▶ **SUPPLIED DATA**
=== Begin Enclosure ===
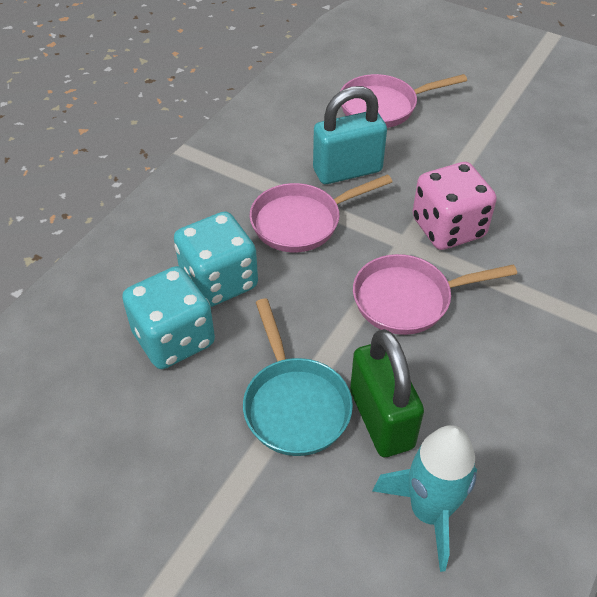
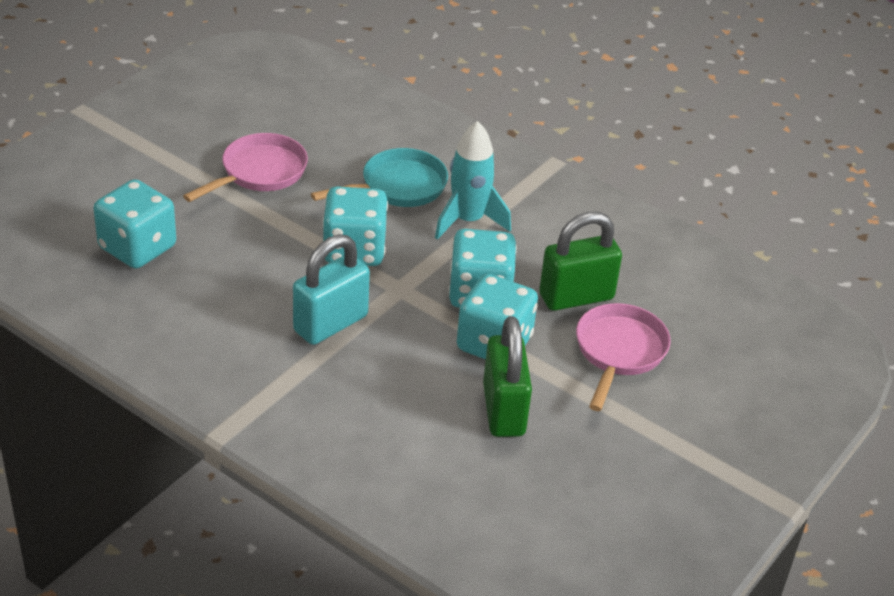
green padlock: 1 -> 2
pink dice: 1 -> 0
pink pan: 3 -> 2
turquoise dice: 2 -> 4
=== End Enclosure ===
▶ **THE PROBLEM**
The response is the full listing, copied exactly, with the pictures omitted.

▶ **SOLVED EXERCISE**
green padlock: 1 -> 2
pink dice: 1 -> 0
pink pan: 3 -> 2
turquoise dice: 2 -> 4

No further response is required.